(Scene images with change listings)
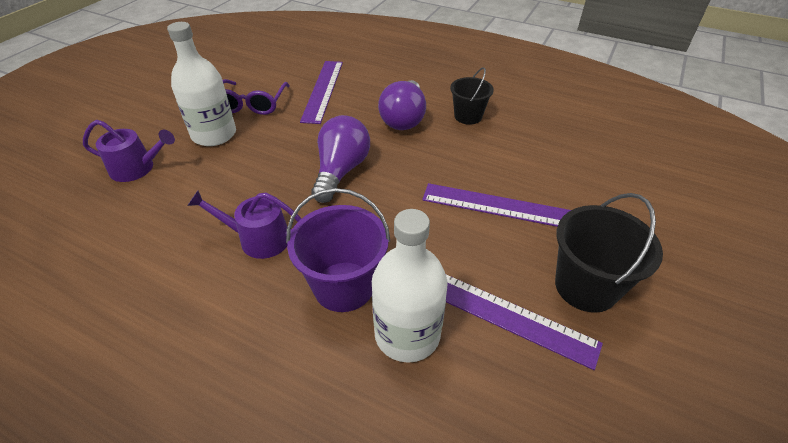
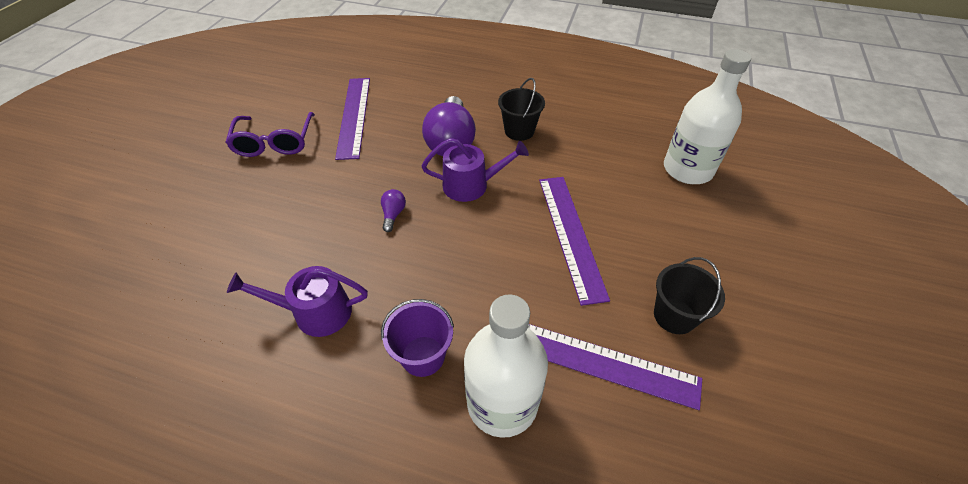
camera: 10 degrees left, 5 degrees up
(137, 168) = (152, 242): purple watering can -> purple watering can (471, 185)
(214, 134) = (237, 187): white bottle -> white bottle (687, 169)
(341, 171) = (393, 214): purple light bulb -> purple light bulb, size x0.42
(344, 286) = (423, 356): purple bucket -> purple bucket, size x0.65
(499, 206) = (571, 235): purple ruler -> purple ruler turned 75 degrees clockwise
(585, 286) = (674, 316): black bucket -> black bucket, size x0.65

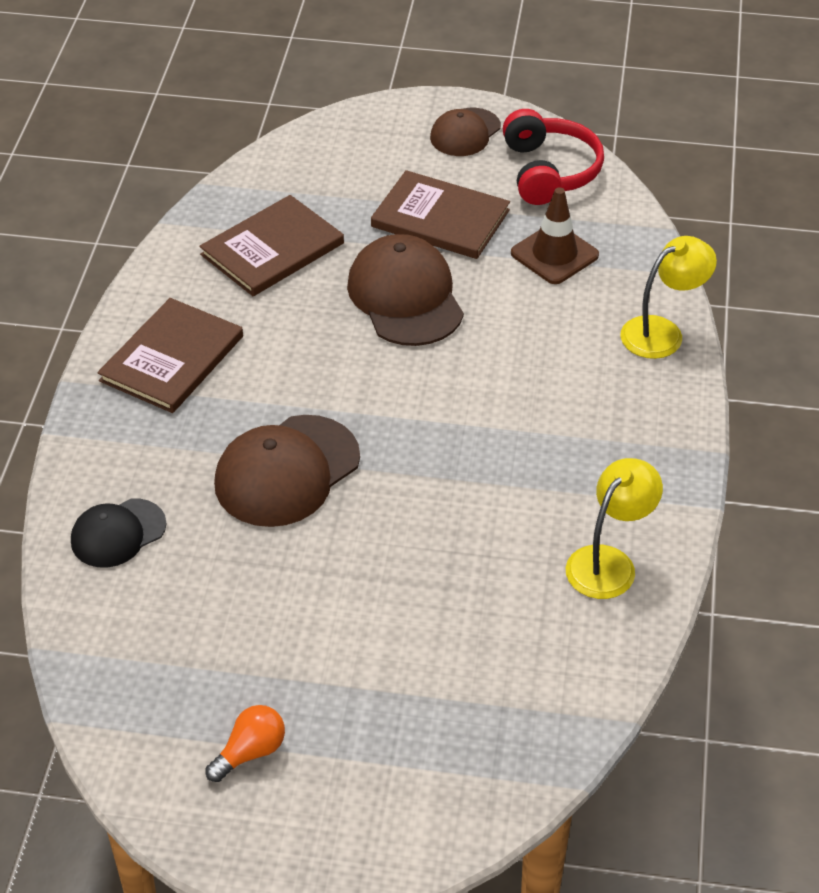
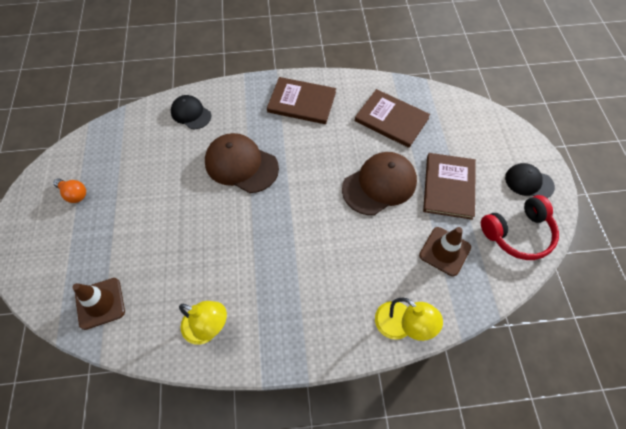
camera: 75 degrees right, 15 degrees up
(465, 133) = (529, 182): brown cap -> black cap
(520, 715) = (100, 303): none -> brown traffic cone

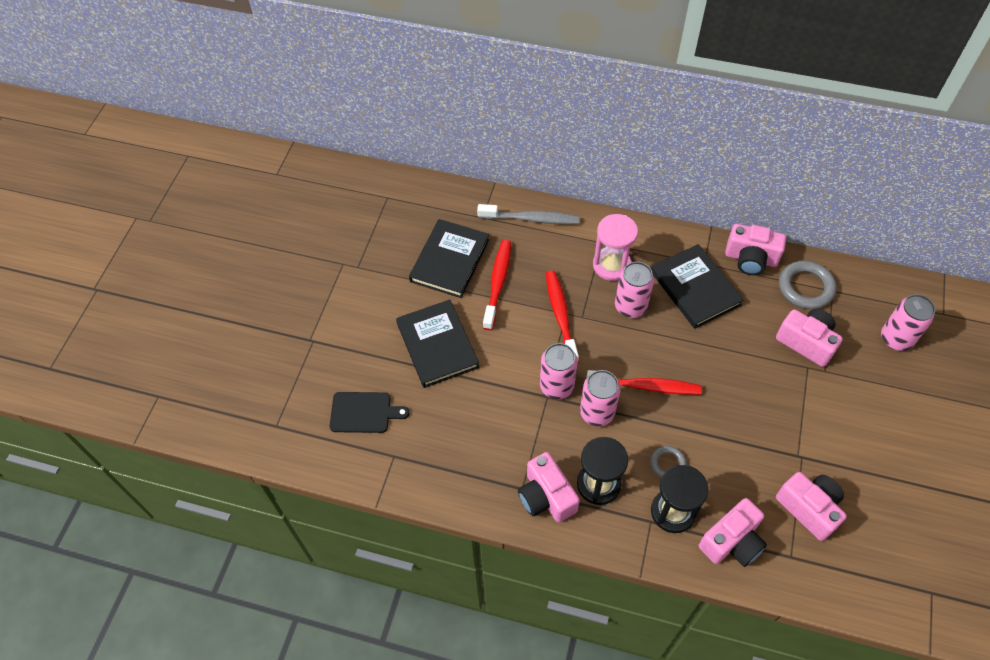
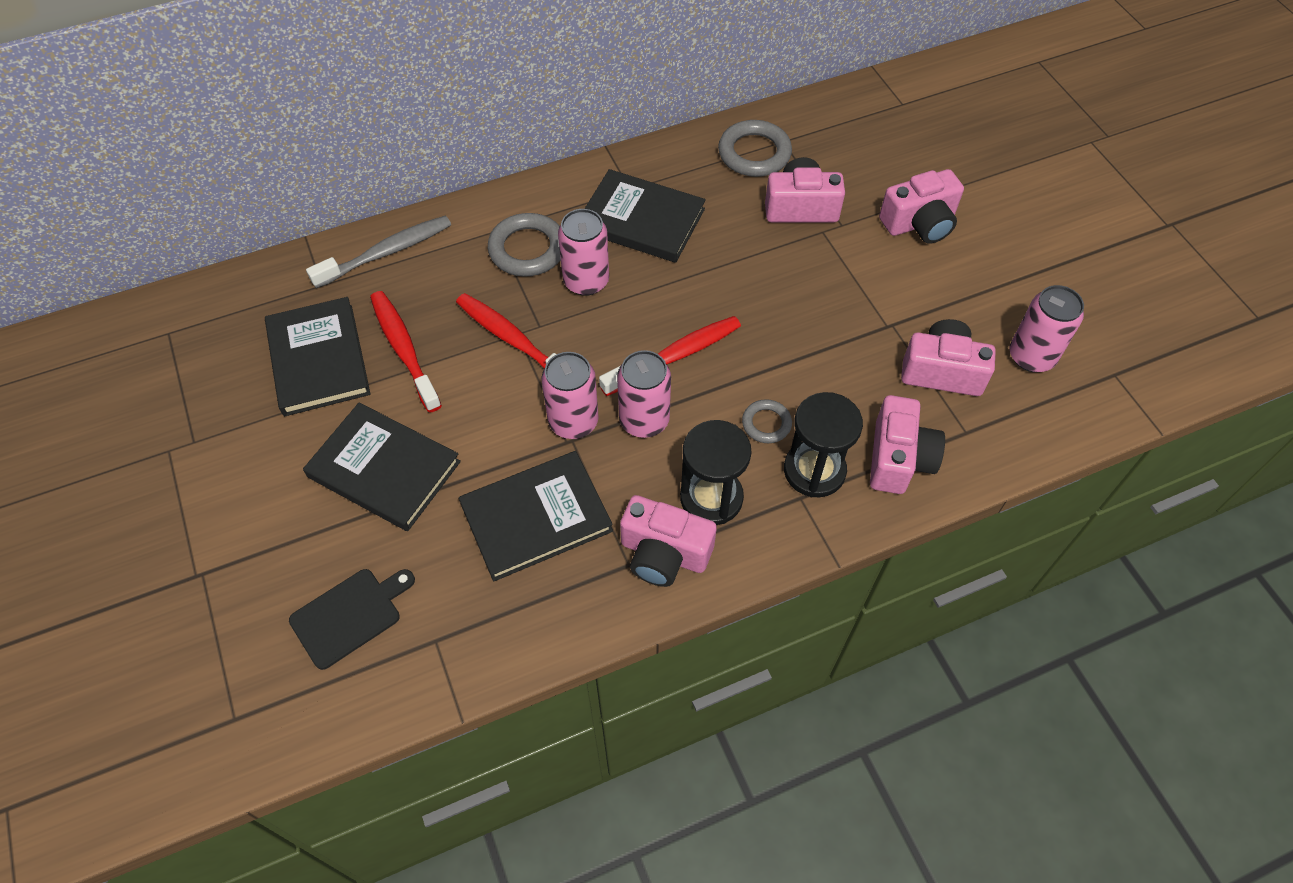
camera: 40 degrees left, 0 degrees up
(494, 427) = (536, 518): none -> black book
(611, 265) = (527, 249): pink hourglass -> grey ring
(750, 259) = (675, 156): pink camera -> pink camera (919, 223)
(896, 339) = (881, 153): pink can -> pink can (1031, 356)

• [What you should do]
Give the data again word for word, without pictures.

• [The answer]
camera: 10 degrees left, 5 degrees up
(137, 168) = (152, 242): purple watering can -> purple watering can (471, 185)
(214, 134) = (237, 187): white bottle -> white bottle (687, 169)
(341, 171) = (393, 214): purple light bulb -> purple light bulb, size x0.42
(344, 286) = (423, 356): purple bucket -> purple bucket, size x0.65
(499, 206) = (571, 235): purple ruler -> purple ruler turned 75 degrees clockwise
(585, 286) = (674, 316): black bucket -> black bucket, size x0.65

camera: 75 degrees right, 15 degrees up
(465, 133) = (529, 182): brown cap -> black cap
(520, 715) = (100, 303): none -> brown traffic cone

camera: 40 degrees left, 0 degrees up
(494, 427) = (536, 518): none -> black book
(611, 265) = (527, 249): pink hourglass -> grey ring
(750, 259) = (675, 156): pink camera -> pink camera (919, 223)
(896, 339) = (881, 153): pink can -> pink can (1031, 356)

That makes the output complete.